**** Records supplied ****

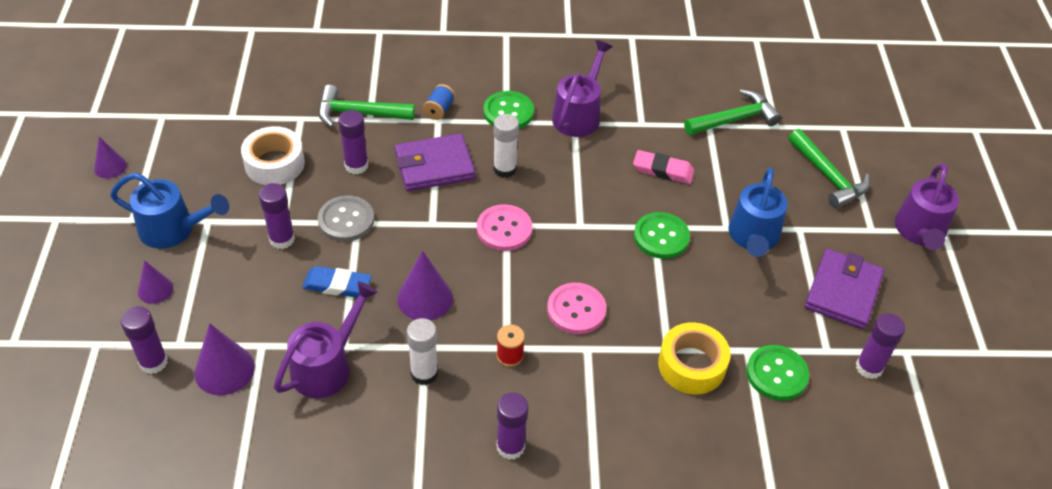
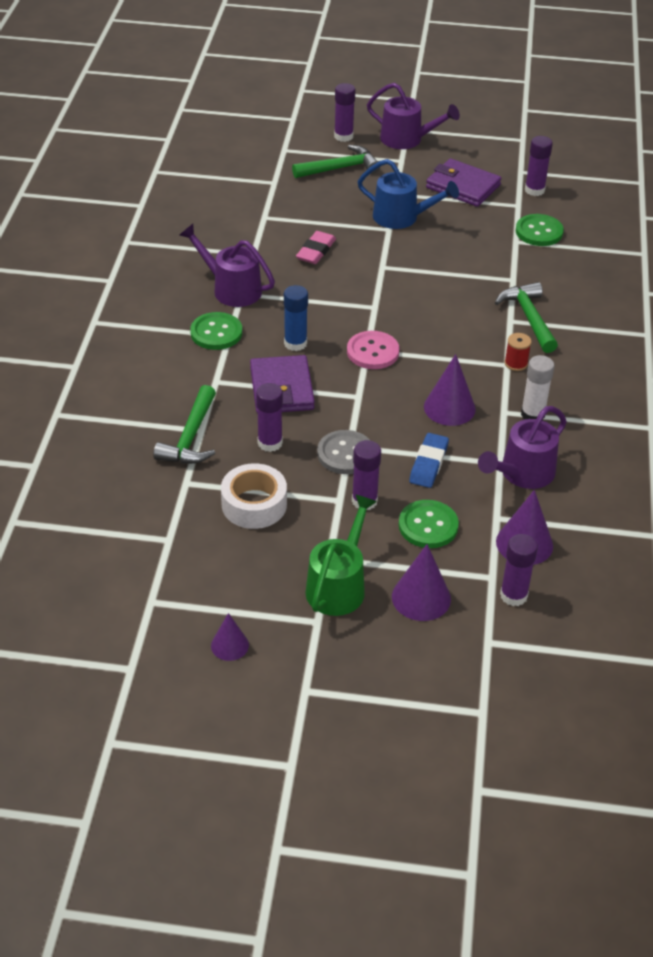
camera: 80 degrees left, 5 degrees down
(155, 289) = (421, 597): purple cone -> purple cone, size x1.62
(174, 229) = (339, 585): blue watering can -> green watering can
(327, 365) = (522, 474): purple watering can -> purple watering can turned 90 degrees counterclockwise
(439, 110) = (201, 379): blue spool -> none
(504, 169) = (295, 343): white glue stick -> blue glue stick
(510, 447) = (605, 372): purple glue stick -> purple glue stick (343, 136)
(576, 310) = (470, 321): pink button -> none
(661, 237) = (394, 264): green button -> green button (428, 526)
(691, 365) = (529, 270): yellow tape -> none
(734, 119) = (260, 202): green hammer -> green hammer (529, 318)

****
**** Records supplied ****

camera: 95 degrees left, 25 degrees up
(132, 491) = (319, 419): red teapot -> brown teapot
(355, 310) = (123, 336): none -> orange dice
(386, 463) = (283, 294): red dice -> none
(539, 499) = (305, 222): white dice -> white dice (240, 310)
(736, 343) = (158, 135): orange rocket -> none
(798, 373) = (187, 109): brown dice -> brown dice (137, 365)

****

What you will do:
Extract from the records above the lines from the one containing "(386, 463) = (283, 294): red dice -> none" to the one containing "(798, 373) = (187, 109): brown", both lines included, exactly as they appear and with nothing else.

Finished task:
(386, 463) = (283, 294): red dice -> none
(539, 499) = (305, 222): white dice -> white dice (240, 310)
(736, 343) = (158, 135): orange rocket -> none
(798, 373) = (187, 109): brown dice -> brown dice (137, 365)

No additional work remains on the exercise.